-- Instructions to follow --
Check every line in the records below for the word "window" and report how many have it, nothing more.
· · ·
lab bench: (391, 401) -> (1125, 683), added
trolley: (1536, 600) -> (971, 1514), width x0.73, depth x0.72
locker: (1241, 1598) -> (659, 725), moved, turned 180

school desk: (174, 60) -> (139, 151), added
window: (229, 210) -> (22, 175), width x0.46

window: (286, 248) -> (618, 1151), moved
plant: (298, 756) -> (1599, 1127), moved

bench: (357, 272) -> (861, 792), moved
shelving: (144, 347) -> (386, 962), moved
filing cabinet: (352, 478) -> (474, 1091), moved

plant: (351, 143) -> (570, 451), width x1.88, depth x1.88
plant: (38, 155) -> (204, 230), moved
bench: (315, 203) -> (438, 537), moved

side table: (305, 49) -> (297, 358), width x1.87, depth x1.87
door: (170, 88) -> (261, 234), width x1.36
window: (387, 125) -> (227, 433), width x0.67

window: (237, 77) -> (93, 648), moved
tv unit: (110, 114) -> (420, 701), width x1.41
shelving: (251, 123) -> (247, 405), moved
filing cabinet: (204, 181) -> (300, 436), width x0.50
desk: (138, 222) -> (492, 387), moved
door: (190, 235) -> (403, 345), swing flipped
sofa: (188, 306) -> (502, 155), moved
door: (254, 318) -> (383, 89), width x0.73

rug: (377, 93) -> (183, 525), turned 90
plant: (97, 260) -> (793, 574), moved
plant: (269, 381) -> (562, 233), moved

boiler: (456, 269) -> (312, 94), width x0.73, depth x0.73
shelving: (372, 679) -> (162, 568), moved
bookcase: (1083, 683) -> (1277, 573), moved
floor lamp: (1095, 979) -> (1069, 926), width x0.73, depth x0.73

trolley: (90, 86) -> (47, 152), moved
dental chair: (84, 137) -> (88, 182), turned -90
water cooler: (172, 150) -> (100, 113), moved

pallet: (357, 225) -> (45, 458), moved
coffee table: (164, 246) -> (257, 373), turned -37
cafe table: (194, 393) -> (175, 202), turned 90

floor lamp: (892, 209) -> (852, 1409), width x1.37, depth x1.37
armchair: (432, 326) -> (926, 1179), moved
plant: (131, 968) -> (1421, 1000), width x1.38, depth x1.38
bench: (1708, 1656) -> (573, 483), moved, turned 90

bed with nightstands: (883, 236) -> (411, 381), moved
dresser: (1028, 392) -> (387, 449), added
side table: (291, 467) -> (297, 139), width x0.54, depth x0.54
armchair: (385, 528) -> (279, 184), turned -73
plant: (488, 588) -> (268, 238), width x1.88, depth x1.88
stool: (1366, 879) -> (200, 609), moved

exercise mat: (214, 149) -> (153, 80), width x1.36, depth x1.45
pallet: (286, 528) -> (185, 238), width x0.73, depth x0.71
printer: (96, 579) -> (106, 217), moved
· · ·
-- Result --
4